**Prompt**:
In full and without alteration, print the entries.
○ ○ ○
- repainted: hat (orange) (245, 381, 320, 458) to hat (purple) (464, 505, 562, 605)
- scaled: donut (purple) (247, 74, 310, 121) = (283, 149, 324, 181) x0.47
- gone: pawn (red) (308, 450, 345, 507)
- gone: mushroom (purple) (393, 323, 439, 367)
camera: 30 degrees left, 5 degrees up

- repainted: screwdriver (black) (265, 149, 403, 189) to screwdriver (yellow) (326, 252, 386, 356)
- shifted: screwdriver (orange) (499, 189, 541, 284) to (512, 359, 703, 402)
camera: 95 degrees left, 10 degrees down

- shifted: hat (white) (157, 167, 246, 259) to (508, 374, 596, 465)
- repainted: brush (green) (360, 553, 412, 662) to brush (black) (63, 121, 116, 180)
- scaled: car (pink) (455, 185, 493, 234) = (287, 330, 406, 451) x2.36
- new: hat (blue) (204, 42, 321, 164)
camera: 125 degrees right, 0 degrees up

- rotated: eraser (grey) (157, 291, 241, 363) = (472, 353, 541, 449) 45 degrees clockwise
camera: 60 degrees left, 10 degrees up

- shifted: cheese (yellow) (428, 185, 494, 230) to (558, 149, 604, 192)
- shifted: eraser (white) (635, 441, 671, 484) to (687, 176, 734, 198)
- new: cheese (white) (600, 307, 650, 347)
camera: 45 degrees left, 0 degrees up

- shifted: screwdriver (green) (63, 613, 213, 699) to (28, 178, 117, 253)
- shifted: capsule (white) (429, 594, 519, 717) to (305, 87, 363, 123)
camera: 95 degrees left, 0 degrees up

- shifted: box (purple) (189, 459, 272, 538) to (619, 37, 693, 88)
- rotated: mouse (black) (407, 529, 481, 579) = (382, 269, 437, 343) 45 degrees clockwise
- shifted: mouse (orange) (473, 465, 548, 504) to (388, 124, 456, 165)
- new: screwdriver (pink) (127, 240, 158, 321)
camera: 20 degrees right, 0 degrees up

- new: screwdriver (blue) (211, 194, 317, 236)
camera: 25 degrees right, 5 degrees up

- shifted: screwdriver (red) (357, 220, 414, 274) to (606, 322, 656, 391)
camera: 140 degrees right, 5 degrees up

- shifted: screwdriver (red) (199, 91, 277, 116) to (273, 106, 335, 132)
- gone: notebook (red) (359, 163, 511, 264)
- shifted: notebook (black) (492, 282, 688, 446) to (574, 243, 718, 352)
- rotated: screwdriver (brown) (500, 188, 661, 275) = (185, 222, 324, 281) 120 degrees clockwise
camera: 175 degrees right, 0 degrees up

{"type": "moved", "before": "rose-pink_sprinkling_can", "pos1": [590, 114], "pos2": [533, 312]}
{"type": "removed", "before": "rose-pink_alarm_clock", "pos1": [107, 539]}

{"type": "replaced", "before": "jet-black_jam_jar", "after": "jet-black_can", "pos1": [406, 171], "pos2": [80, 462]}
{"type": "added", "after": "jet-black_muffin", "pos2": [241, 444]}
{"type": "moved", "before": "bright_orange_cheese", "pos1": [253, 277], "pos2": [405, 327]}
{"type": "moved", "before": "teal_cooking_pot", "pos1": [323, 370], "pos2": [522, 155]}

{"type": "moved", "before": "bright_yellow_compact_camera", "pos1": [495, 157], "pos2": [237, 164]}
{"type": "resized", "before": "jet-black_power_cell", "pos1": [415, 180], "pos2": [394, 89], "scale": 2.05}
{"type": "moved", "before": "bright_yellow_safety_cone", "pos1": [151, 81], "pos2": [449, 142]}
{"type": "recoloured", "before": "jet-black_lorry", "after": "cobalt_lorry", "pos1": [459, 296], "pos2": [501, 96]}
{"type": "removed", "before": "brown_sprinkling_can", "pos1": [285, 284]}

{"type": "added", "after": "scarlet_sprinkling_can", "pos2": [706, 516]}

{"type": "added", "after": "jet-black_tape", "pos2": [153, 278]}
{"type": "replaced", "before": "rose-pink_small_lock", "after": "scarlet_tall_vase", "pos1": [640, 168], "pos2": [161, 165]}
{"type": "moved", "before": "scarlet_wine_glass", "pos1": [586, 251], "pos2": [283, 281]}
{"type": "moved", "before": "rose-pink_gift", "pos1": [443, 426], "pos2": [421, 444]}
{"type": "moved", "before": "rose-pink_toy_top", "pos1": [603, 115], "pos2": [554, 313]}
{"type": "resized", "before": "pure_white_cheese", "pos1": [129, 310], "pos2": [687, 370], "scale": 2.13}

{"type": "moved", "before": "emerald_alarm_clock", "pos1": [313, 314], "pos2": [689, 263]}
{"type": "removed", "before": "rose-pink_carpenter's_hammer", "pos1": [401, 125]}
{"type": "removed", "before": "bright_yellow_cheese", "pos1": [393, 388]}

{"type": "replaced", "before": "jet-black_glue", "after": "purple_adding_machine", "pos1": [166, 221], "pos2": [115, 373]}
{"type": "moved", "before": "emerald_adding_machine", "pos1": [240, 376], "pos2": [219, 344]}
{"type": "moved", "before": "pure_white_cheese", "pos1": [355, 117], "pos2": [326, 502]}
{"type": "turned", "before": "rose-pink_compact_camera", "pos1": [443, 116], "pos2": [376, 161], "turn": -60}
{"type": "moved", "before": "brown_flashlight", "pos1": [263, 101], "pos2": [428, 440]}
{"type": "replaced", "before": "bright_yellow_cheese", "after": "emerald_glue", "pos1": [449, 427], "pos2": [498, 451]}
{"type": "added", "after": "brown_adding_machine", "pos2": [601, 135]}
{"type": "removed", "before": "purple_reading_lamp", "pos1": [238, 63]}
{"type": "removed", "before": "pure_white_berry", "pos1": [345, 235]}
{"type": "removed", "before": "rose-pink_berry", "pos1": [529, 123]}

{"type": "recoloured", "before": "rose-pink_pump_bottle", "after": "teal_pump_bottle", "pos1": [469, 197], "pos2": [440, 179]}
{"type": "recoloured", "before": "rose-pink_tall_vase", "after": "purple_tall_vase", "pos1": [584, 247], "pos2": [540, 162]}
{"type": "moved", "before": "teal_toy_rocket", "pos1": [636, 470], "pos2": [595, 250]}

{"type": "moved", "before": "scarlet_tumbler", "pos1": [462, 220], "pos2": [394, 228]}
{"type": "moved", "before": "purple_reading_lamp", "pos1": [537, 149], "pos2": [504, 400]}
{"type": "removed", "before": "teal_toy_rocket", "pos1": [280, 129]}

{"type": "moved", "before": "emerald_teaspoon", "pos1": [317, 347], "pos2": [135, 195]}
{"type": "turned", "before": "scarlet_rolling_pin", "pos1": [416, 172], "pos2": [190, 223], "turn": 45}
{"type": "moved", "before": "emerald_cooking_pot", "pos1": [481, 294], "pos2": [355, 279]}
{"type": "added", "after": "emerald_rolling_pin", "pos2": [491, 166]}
○ ○ ○
**Exercise result**:
- repainted: hat (orange) (245, 381, 320, 458) to hat (purple) (464, 505, 562, 605)
- scaled: donut (purple) (247, 74, 310, 121) = (283, 149, 324, 181) x0.47
- gone: pawn (red) (308, 450, 345, 507)
- gone: mushroom (purple) (393, 323, 439, 367)
camera: 30 degrees left, 5 degrees up

- repainted: screwdriver (black) (265, 149, 403, 189) to screwdriver (yellow) (326, 252, 386, 356)
- shifted: screwdriver (orange) (499, 189, 541, 284) to (512, 359, 703, 402)
camera: 95 degrees left, 10 degrees down

- shifted: hat (white) (157, 167, 246, 259) to (508, 374, 596, 465)
- repainted: brush (green) (360, 553, 412, 662) to brush (black) (63, 121, 116, 180)
- scaled: car (pink) (455, 185, 493, 234) = (287, 330, 406, 451) x2.36
- new: hat (blue) (204, 42, 321, 164)
camera: 125 degrees right, 0 degrees up

- rotated: eraser (grey) (157, 291, 241, 363) = (472, 353, 541, 449) 45 degrees clockwise
camera: 60 degrees left, 10 degrees up

- shifted: cheese (yellow) (428, 185, 494, 230) to (558, 149, 604, 192)
- shifted: eraser (white) (635, 441, 671, 484) to (687, 176, 734, 198)
- new: cheese (white) (600, 307, 650, 347)
camera: 45 degrees left, 0 degrees up

- shifted: screwdriver (green) (63, 613, 213, 699) to (28, 178, 117, 253)
- shifted: capsule (white) (429, 594, 519, 717) to (305, 87, 363, 123)
camera: 95 degrees left, 0 degrees up

- shifted: box (purple) (189, 459, 272, 538) to (619, 37, 693, 88)
- rotated: mouse (black) (407, 529, 481, 579) = (382, 269, 437, 343) 45 degrees clockwise
- shifted: mouse (orange) (473, 465, 548, 504) to (388, 124, 456, 165)
- new: screwdriver (pink) (127, 240, 158, 321)
camera: 20 degrees right, 0 degrees up

- new: screwdriver (blue) (211, 194, 317, 236)
camera: 25 degrees right, 5 degrees up

- shifted: screwdriver (red) (357, 220, 414, 274) to (606, 322, 656, 391)
camera: 140 degrees right, 5 degrees up

- shifted: screwdriver (red) (199, 91, 277, 116) to (273, 106, 335, 132)
- gone: notebook (red) (359, 163, 511, 264)
- shifted: notebook (black) (492, 282, 688, 446) to (574, 243, 718, 352)
- rotated: screwdriver (brown) (500, 188, 661, 275) = (185, 222, 324, 281) 120 degrees clockwise
camera: 175 degrees right, 0 degrees up

{"type": "moved", "before": "rose-pink_sprinkling_can", "pos1": [590, 114], "pos2": [533, 312]}
{"type": "removed", "before": "rose-pink_alarm_clock", "pos1": [107, 539]}

{"type": "replaced", "before": "jet-black_jam_jar", "after": "jet-black_can", "pos1": [406, 171], "pos2": [80, 462]}
{"type": "added", "after": "jet-black_muffin", "pos2": [241, 444]}
{"type": "moved", "before": "bright_orange_cheese", "pos1": [253, 277], "pos2": [405, 327]}
{"type": "moved", "before": "teal_cooking_pot", "pos1": [323, 370], "pos2": [522, 155]}

{"type": "moved", "before": "bright_yellow_compact_camera", "pos1": [495, 157], "pos2": [237, 164]}
{"type": "resized", "before": "jet-black_power_cell", "pos1": [415, 180], "pos2": [394, 89], "scale": 2.05}
{"type": "moved", "before": "bright_yellow_safety_cone", "pos1": [151, 81], "pos2": [449, 142]}
{"type": "recoloured", "before": "jet-black_lorry", "after": "cobalt_lorry", "pos1": [459, 296], "pos2": [501, 96]}
{"type": "removed", "before": "brown_sprinkling_can", "pos1": [285, 284]}

{"type": "added", "after": "scarlet_sprinkling_can", "pos2": [706, 516]}

{"type": "added", "after": "jet-black_tape", "pos2": [153, 278]}
{"type": "replaced", "before": "rose-pink_small_lock", "after": "scarlet_tall_vase", "pos1": [640, 168], "pos2": [161, 165]}
{"type": "moved", "before": "scarlet_wine_glass", "pos1": [586, 251], "pos2": [283, 281]}
{"type": "moved", "before": "rose-pink_gift", "pos1": [443, 426], "pos2": [421, 444]}
{"type": "moved", "before": "rose-pink_toy_top", "pos1": [603, 115], "pos2": [554, 313]}
{"type": "resized", "before": "pure_white_cheese", "pos1": [129, 310], "pos2": [687, 370], "scale": 2.13}

{"type": "moved", "before": "emerald_alarm_clock", "pos1": [313, 314], "pos2": [689, 263]}
{"type": "removed", "before": "rose-pink_carpenter's_hammer", "pos1": [401, 125]}
{"type": "removed", "before": "bright_yellow_cheese", "pos1": [393, 388]}

{"type": "replaced", "before": "jet-black_glue", "after": "purple_adding_machine", "pos1": [166, 221], "pos2": [115, 373]}
{"type": "moved", "before": "emerald_adding_machine", "pos1": [240, 376], "pos2": [219, 344]}
{"type": "moved", "before": "pure_white_cheese", "pos1": [355, 117], "pos2": [326, 502]}
{"type": "turned", "before": "rose-pink_compact_camera", "pos1": [443, 116], "pos2": [376, 161], "turn": -60}
{"type": "moved", "before": "brown_flashlight", "pos1": [263, 101], "pos2": [428, 440]}
{"type": "replaced", "before": "bright_yellow_cheese", "after": "emerald_glue", "pos1": [449, 427], "pos2": [498, 451]}
{"type": "added", "after": "brown_adding_machine", "pos2": [601, 135]}
{"type": "removed", "before": "purple_reading_lamp", "pos1": [238, 63]}
{"type": "removed", "before": "pure_white_berry", "pos1": [345, 235]}
{"type": "removed", "before": "rose-pink_berry", "pos1": [529, 123]}

{"type": "recoloured", "before": "rose-pink_pump_bottle", "after": "teal_pump_bottle", "pos1": [469, 197], "pos2": [440, 179]}
{"type": "recoloured", "before": "rose-pink_tall_vase", "after": "purple_tall_vase", "pos1": [584, 247], "pos2": [540, 162]}
{"type": "moved", "before": "teal_toy_rocket", "pos1": [636, 470], "pos2": [595, 250]}

{"type": "moved", "before": "scarlet_tumbler", "pos1": [462, 220], "pos2": [394, 228]}
{"type": "moved", "before": "purple_reading_lamp", "pos1": [537, 149], "pos2": [504, 400]}
{"type": "removed", "before": "teal_toy_rocket", "pos1": [280, 129]}

{"type": "moved", "before": "emerald_teaspoon", "pos1": [317, 347], "pos2": [135, 195]}
{"type": "turned", "before": "scarlet_rolling_pin", "pos1": [416, 172], "pos2": [190, 223], "turn": 45}
{"type": "moved", "before": "emerald_cooking_pot", "pos1": [481, 294], "pos2": [355, 279]}
{"type": "added", "after": "emerald_rolling_pin", "pos2": [491, 166]}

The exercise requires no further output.